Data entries
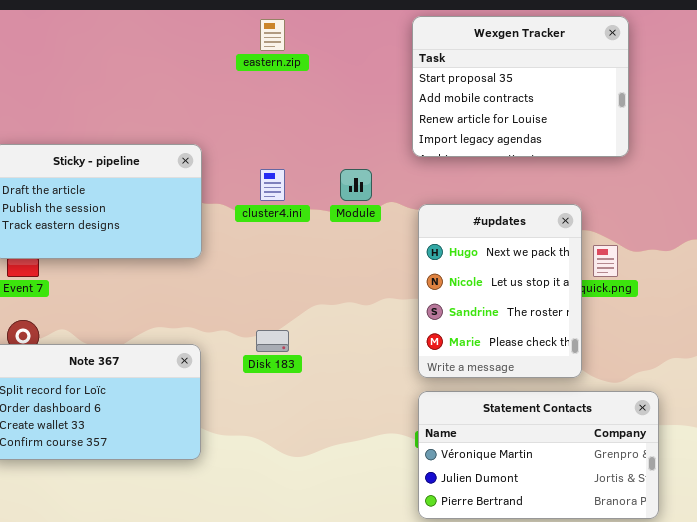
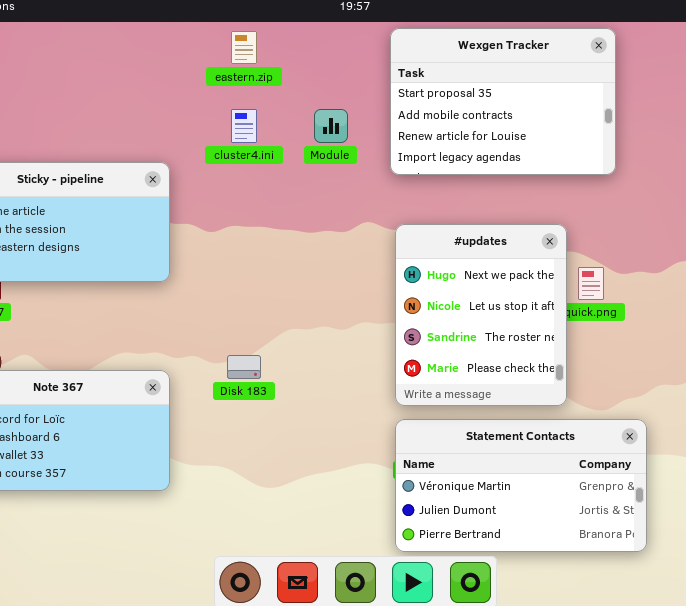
cluster4.ini: [260,169,285,201] -> [231,109,257,143], moved
Module: [340,169,372,201] -> [314,109,348,143], moved

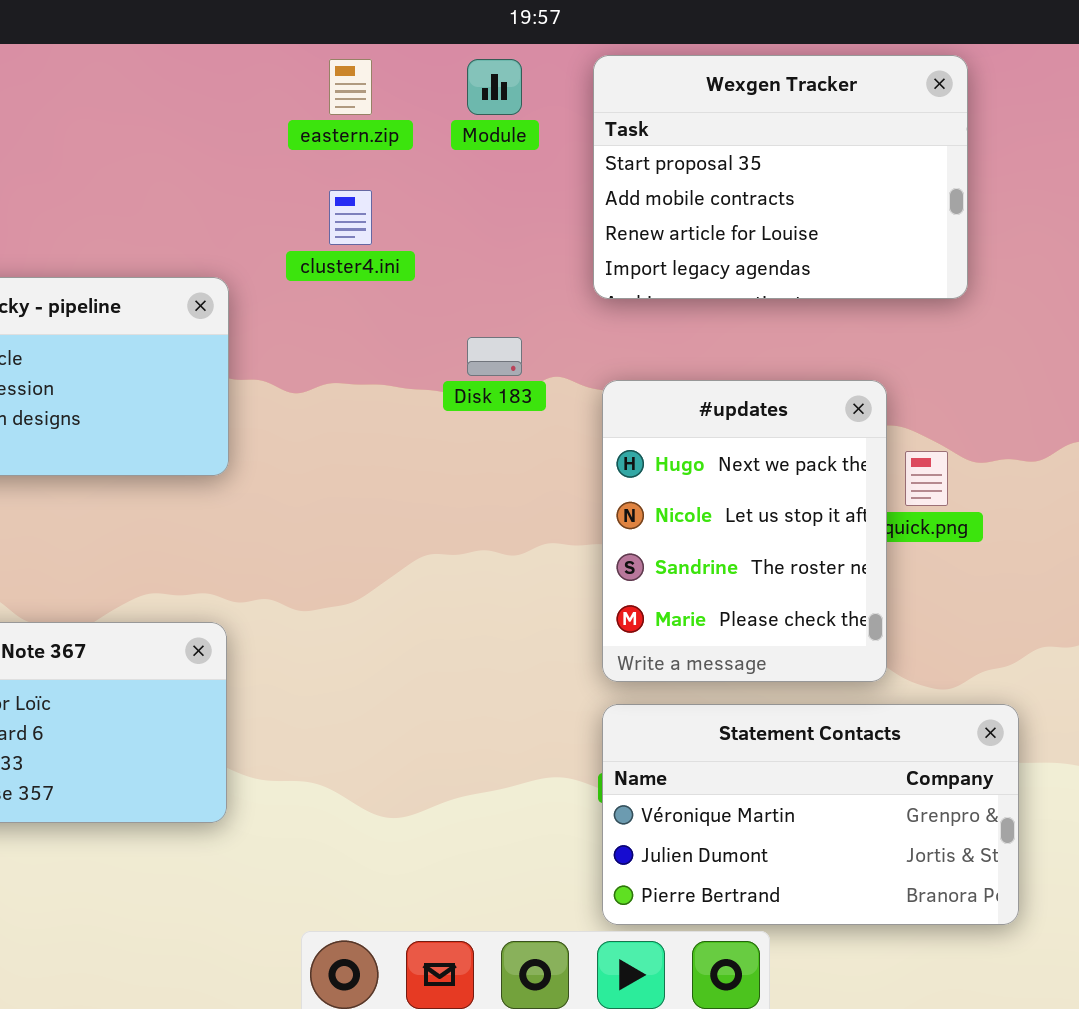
Module: [314,109,348,143] -> [467,59,522,115], moved
Disk 183: [227,355,261,379] -> [467,337,522,376], moved

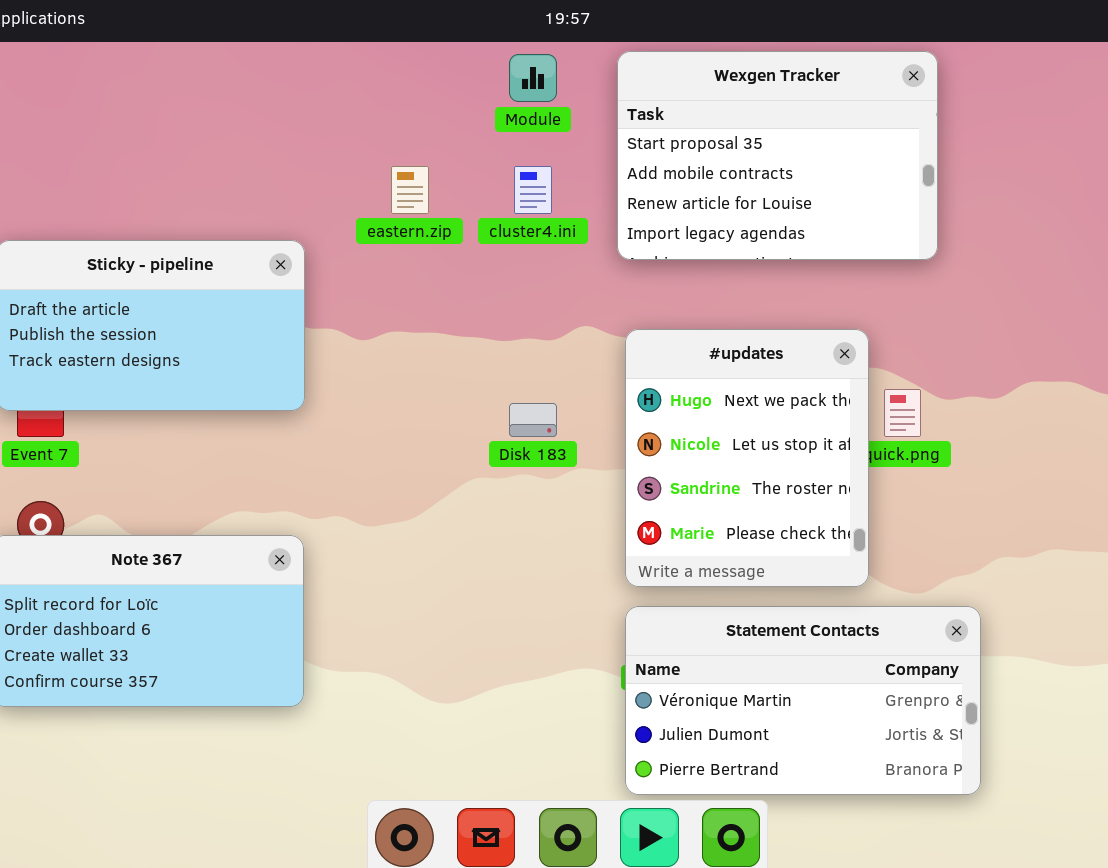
eastern.zip: [329,59,372,115] -> [391,166,429,214], moved
cluster4.ini: [329,190,372,245] -> [514,166,552,214], moved
Disk 183: [467,337,522,376] -> [509,403,557,437], moved

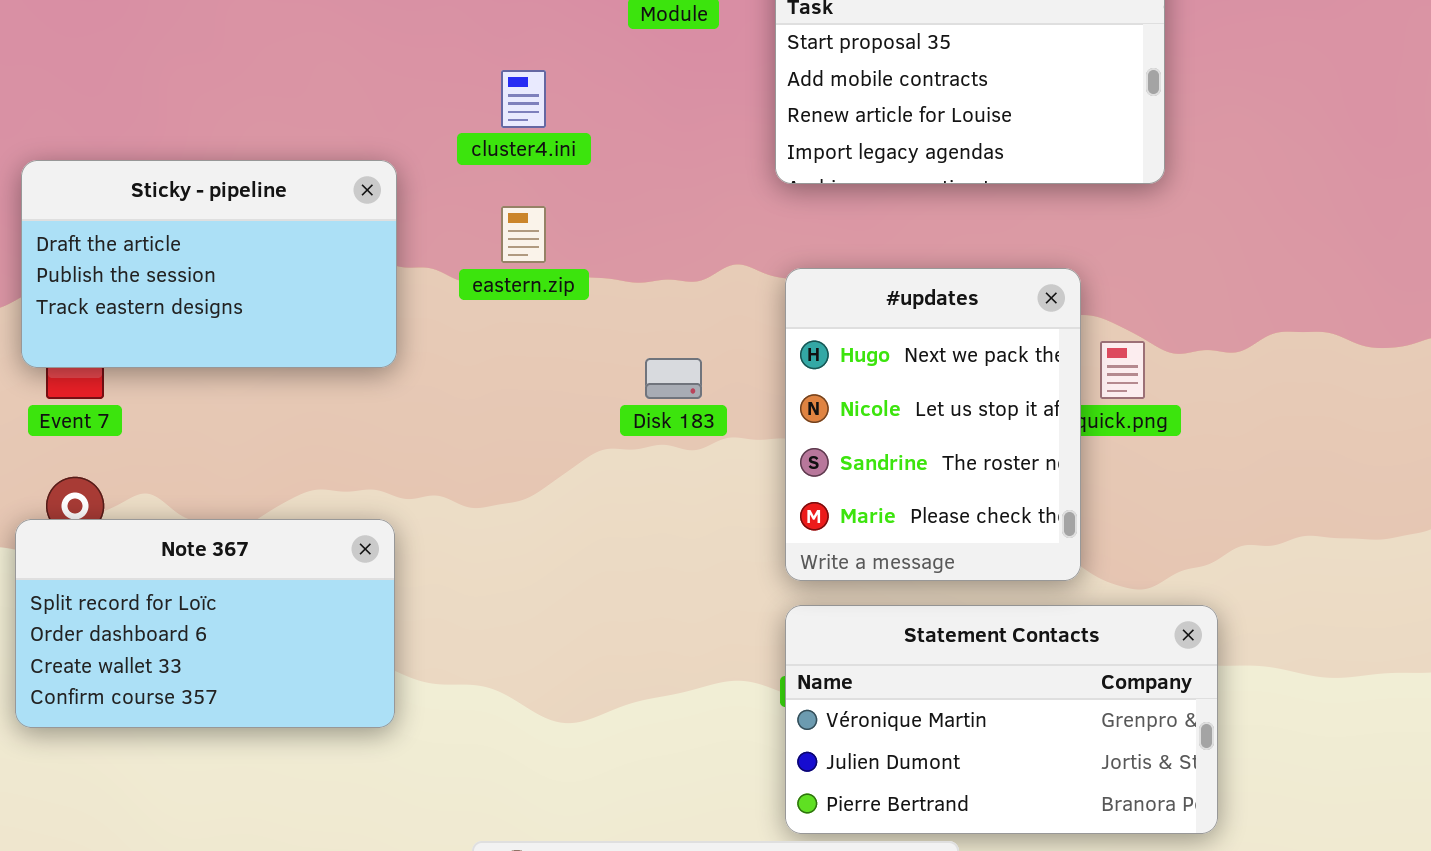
eastern.zip: [391,166,429,214] -> [501,206,546,263], moved
cluster4.ini: [514,166,552,214] -> [501,70,546,128], moved

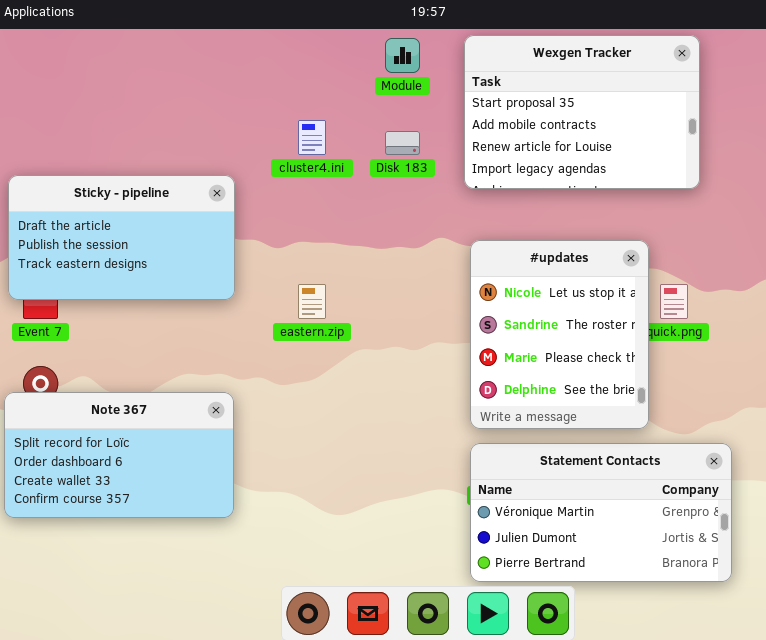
eastern.zip: [501,206,546,263] -> [298,284,326,319], moved
#updates: [785,268,1081,581] -> [470,240,649,429], scrolled down 1 row
Disk 183: [645,358,702,399] -> [385,131,420,155], moved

* TRY IT *
The reply should hold the lines from the top of the records through the line containing "Disk 183: [227,355,261,379]", reproduced exactly, and no pictures.

* SOLUTION TO THE PROBLEM *
cluster4.ini: [260,169,285,201] -> [231,109,257,143], moved
Module: [340,169,372,201] -> [314,109,348,143], moved

Module: [314,109,348,143] -> [467,59,522,115], moved
Disk 183: [227,355,261,379] -> [467,337,522,376], moved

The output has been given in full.